**Activity**
Copy precisely the first line of the material below and every later line, stopping with the line that contains "purple teddy bear: 3 -> 0".

>>>

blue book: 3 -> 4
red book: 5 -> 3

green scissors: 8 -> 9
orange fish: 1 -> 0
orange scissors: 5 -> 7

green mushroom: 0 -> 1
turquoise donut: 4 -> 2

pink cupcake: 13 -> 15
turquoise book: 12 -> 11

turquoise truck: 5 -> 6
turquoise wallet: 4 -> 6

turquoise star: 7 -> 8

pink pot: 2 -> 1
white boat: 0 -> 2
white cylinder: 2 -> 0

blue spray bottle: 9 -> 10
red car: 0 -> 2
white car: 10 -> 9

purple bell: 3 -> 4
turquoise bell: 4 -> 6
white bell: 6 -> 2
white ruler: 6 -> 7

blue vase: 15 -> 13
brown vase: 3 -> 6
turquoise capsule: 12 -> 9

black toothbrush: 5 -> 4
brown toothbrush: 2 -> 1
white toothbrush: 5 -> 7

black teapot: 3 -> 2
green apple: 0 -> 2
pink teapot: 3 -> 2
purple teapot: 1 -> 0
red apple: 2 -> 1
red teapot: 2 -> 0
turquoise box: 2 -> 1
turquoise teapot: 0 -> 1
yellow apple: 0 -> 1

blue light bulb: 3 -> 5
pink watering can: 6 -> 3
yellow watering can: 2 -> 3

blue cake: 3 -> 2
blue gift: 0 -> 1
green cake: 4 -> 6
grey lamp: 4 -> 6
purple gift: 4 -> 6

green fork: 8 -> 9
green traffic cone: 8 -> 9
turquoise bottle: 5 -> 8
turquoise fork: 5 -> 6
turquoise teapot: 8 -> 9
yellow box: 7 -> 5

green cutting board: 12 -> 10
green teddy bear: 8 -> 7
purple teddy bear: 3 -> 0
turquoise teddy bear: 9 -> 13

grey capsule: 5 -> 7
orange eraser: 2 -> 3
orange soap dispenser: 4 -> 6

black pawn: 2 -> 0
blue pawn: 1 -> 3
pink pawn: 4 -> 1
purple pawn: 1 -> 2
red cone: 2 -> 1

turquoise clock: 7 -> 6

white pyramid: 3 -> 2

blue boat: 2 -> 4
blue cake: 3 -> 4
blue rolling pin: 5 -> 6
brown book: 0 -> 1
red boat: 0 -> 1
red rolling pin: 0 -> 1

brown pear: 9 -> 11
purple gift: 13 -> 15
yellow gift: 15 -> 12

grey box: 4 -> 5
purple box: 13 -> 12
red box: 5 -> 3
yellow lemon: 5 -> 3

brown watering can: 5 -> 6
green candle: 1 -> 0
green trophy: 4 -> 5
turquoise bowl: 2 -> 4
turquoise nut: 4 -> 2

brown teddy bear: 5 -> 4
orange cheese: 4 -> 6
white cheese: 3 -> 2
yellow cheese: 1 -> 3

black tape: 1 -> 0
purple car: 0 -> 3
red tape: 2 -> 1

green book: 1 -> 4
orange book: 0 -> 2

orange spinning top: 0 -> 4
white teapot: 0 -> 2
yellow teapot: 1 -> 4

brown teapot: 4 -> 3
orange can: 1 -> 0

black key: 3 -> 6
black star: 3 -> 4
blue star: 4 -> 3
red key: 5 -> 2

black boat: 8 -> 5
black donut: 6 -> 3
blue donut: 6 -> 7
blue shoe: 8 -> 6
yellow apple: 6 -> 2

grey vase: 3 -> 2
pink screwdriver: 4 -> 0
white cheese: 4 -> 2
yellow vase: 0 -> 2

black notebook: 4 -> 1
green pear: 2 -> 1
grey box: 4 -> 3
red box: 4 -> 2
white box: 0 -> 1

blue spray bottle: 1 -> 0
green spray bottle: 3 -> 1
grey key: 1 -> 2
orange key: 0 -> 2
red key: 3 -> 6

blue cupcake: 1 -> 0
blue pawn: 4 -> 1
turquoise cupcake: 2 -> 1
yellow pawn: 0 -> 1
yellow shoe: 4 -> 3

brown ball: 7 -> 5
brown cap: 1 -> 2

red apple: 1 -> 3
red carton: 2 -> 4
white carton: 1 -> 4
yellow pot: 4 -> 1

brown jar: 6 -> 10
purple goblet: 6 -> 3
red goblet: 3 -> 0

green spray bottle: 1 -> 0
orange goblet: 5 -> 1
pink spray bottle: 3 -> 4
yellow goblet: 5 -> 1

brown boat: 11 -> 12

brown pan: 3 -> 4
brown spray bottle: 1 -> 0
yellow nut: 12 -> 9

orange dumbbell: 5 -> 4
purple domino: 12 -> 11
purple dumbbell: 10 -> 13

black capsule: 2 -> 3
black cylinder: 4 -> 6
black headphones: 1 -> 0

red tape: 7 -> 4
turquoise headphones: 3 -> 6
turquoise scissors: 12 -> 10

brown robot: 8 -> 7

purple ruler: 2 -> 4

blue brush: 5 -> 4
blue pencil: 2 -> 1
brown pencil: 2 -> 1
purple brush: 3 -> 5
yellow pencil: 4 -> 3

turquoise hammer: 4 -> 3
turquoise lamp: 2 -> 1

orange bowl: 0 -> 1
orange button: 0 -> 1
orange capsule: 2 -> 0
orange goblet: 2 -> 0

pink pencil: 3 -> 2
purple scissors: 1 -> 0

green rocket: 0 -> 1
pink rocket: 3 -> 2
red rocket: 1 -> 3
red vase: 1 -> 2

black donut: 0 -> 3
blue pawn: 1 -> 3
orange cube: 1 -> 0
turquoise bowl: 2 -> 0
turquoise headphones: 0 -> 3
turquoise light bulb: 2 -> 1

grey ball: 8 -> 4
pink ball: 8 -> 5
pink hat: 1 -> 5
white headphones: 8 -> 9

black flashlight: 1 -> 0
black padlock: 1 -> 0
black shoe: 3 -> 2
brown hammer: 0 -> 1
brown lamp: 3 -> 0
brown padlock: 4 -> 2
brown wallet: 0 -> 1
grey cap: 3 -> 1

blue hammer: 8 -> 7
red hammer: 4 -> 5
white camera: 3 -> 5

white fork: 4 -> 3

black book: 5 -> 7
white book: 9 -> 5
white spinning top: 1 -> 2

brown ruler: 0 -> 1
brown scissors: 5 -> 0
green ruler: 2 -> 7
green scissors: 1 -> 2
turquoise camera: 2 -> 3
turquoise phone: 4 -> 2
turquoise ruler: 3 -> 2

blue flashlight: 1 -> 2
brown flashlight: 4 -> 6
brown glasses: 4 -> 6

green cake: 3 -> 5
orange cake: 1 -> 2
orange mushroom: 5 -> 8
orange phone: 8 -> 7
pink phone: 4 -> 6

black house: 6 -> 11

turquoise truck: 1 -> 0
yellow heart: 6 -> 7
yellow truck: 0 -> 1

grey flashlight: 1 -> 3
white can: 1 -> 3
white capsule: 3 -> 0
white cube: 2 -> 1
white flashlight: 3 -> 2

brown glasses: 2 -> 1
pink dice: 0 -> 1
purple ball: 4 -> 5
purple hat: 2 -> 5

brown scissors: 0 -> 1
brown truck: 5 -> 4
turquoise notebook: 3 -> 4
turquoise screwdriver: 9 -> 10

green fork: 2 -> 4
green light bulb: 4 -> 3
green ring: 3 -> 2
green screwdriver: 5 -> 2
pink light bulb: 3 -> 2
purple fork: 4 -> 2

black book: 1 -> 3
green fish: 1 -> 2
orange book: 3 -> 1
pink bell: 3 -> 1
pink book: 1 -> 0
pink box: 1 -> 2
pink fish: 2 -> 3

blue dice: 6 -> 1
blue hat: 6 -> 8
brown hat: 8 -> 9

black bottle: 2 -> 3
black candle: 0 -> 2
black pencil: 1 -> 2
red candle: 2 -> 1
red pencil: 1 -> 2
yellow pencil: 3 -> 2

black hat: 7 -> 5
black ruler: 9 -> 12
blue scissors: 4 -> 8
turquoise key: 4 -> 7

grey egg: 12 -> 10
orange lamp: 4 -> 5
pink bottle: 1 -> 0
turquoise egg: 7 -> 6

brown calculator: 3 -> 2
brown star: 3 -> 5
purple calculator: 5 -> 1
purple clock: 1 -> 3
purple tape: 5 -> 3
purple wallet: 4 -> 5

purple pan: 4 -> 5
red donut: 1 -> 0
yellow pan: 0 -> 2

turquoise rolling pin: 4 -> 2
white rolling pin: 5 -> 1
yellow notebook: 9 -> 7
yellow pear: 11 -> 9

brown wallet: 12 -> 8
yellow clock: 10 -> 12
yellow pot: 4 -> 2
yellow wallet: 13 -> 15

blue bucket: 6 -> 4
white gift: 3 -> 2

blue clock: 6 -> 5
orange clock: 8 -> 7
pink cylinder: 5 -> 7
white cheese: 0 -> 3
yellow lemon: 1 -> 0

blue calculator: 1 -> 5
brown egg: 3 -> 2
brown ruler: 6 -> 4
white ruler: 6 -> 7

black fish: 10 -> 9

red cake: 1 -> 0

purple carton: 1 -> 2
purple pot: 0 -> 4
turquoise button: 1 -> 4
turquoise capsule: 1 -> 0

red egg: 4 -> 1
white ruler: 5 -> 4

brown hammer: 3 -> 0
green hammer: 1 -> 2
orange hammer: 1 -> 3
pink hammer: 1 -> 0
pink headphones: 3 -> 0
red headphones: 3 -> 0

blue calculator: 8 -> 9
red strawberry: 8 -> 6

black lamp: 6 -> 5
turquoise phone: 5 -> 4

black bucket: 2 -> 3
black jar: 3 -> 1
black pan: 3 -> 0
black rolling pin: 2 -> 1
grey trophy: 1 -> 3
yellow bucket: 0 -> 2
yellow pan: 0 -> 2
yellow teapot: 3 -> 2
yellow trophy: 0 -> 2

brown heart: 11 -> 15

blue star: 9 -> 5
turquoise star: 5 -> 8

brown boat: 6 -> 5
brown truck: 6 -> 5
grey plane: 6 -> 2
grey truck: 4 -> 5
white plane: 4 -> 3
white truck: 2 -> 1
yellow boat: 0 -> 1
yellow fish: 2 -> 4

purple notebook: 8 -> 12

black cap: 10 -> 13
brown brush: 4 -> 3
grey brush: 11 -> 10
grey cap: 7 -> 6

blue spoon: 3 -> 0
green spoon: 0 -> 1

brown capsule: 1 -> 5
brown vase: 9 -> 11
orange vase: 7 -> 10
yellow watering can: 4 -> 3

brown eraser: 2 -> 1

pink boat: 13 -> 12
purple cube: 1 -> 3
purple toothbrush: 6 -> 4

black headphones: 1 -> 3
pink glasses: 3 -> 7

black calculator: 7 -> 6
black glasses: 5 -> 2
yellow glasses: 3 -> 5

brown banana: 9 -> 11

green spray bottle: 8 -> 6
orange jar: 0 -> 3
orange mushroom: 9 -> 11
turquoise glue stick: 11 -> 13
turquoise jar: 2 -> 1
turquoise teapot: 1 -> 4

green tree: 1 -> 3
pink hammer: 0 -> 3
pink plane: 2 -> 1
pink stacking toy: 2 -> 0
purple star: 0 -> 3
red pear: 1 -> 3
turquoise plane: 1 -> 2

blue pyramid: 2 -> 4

<<<

**Solution to this task**
blue book: 3 -> 4
red book: 5 -> 3

green scissors: 8 -> 9
orange fish: 1 -> 0
orange scissors: 5 -> 7

green mushroom: 0 -> 1
turquoise donut: 4 -> 2

pink cupcake: 13 -> 15
turquoise book: 12 -> 11

turquoise truck: 5 -> 6
turquoise wallet: 4 -> 6

turquoise star: 7 -> 8

pink pot: 2 -> 1
white boat: 0 -> 2
white cylinder: 2 -> 0

blue spray bottle: 9 -> 10
red car: 0 -> 2
white car: 10 -> 9

purple bell: 3 -> 4
turquoise bell: 4 -> 6
white bell: 6 -> 2
white ruler: 6 -> 7

blue vase: 15 -> 13
brown vase: 3 -> 6
turquoise capsule: 12 -> 9

black toothbrush: 5 -> 4
brown toothbrush: 2 -> 1
white toothbrush: 5 -> 7

black teapot: 3 -> 2
green apple: 0 -> 2
pink teapot: 3 -> 2
purple teapot: 1 -> 0
red apple: 2 -> 1
red teapot: 2 -> 0
turquoise box: 2 -> 1
turquoise teapot: 0 -> 1
yellow apple: 0 -> 1

blue light bulb: 3 -> 5
pink watering can: 6 -> 3
yellow watering can: 2 -> 3

blue cake: 3 -> 2
blue gift: 0 -> 1
green cake: 4 -> 6
grey lamp: 4 -> 6
purple gift: 4 -> 6

green fork: 8 -> 9
green traffic cone: 8 -> 9
turquoise bottle: 5 -> 8
turquoise fork: 5 -> 6
turquoise teapot: 8 -> 9
yellow box: 7 -> 5

green cutting board: 12 -> 10
green teddy bear: 8 -> 7
purple teddy bear: 3 -> 0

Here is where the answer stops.